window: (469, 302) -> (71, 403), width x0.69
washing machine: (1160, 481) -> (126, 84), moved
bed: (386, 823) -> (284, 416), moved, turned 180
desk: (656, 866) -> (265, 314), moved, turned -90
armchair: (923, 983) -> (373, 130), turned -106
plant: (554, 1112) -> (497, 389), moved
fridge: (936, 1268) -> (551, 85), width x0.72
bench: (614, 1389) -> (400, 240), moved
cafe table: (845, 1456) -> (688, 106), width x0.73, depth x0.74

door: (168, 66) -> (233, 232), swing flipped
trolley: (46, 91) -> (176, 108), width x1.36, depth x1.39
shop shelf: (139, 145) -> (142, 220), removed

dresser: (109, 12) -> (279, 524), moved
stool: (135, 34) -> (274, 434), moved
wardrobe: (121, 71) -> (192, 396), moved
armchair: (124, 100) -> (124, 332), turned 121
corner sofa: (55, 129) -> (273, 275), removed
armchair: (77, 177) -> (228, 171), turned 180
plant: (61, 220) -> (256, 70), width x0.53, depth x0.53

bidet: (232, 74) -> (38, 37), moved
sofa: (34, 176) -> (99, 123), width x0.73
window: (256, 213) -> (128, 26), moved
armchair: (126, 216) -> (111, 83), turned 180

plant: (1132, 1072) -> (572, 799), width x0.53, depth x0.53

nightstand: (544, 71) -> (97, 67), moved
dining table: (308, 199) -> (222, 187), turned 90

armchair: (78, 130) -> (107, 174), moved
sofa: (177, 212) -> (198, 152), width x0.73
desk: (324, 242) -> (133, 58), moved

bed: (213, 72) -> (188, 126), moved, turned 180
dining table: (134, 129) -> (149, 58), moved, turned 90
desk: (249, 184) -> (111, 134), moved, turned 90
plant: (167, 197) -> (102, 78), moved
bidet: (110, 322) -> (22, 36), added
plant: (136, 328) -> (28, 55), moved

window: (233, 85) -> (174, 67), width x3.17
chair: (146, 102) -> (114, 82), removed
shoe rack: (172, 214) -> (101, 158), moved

» WHAT YOU HAVE TO DO: Show all lines from the records above where the word "depth" occurs.

» FINISHED TASK:
cafe table: (845, 1456) -> (688, 106), width x0.73, depth x0.74
trolley: (46, 91) -> (176, 108), width x1.36, depth x1.39
plant: (61, 220) -> (256, 70), width x0.53, depth x0.53
plant: (1132, 1072) -> (572, 799), width x0.53, depth x0.53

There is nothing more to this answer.